WHAT TO DO:
Filter the listing below down to the lines holding the word "turned", and copy those lines.

DATA IN THIS EXERCISE:
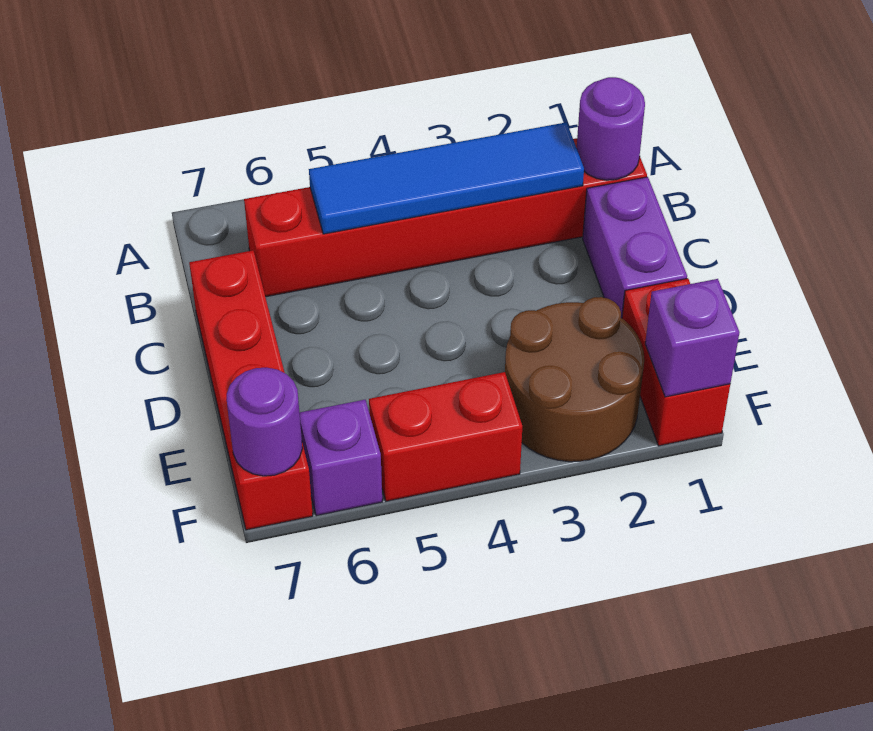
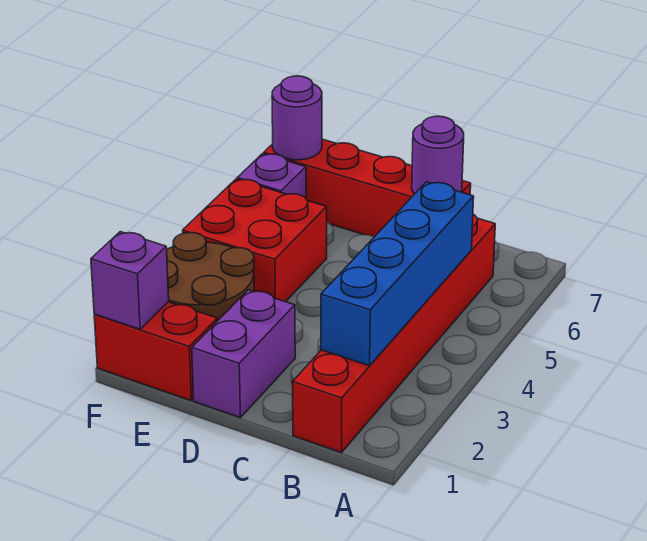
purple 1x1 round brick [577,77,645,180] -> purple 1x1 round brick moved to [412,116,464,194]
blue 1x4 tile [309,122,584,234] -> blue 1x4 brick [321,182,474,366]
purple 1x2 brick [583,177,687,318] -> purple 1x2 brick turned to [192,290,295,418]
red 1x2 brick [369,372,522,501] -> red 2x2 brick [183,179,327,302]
---
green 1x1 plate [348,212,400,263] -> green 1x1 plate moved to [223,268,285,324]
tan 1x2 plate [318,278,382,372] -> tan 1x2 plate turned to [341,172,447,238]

ANSWER SPACE:
purple 1x2 brick [583,177,687,318] -> purple 1x2 brick turned to [192,290,295,418]
tan 1x2 plate [318,278,382,372] -> tan 1x2 plate turned to [341,172,447,238]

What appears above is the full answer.